* Aim of the exercise *
Output only the lines of the entries that follow, starting at the one with "orange plate A5" and running down to the one with "pink cone G3", both included and unchanged.

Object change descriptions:
___

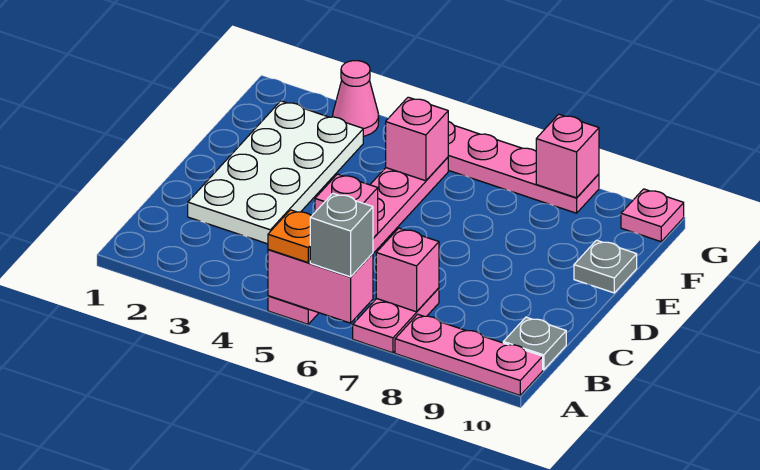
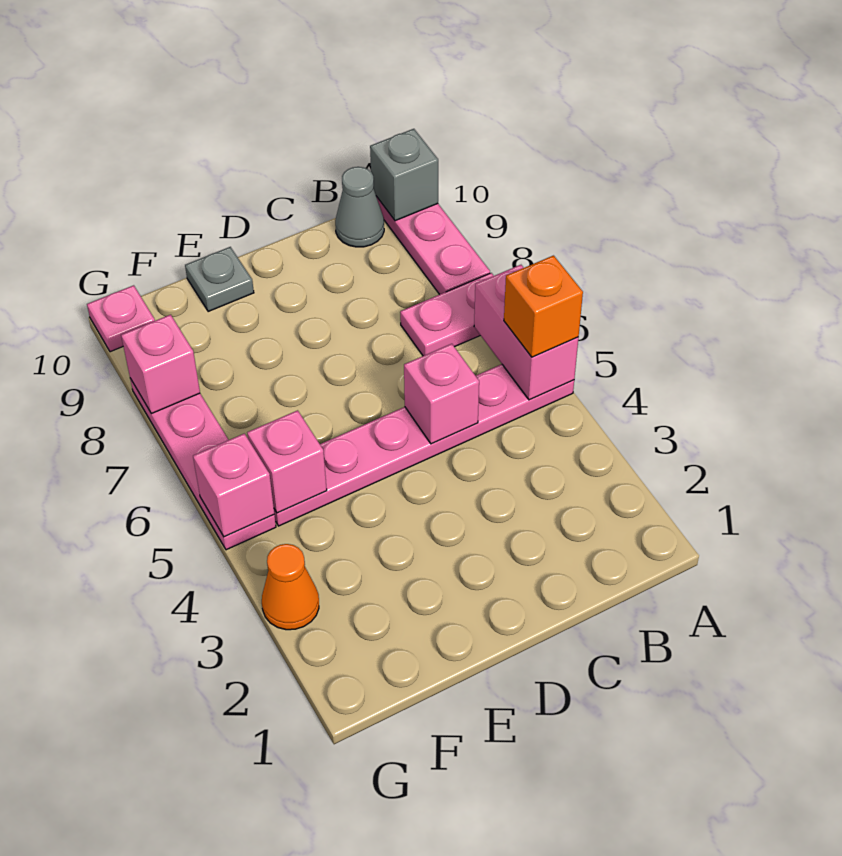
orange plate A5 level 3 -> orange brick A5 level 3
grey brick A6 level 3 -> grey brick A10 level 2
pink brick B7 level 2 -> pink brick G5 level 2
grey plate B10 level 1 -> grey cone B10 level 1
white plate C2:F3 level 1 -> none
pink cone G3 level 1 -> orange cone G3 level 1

___

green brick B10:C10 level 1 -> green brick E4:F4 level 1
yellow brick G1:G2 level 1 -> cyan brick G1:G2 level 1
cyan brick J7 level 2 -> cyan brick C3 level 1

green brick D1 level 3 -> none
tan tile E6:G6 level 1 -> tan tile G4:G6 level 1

___

* Output of the task *
orange plate A5 level 3 -> orange brick A5 level 3
grey brick A6 level 3 -> grey brick A10 level 2
pink brick B7 level 2 -> pink brick G5 level 2
grey plate B10 level 1 -> grey cone B10 level 1
white plate C2:F3 level 1 -> none
pink cone G3 level 1 -> orange cone G3 level 1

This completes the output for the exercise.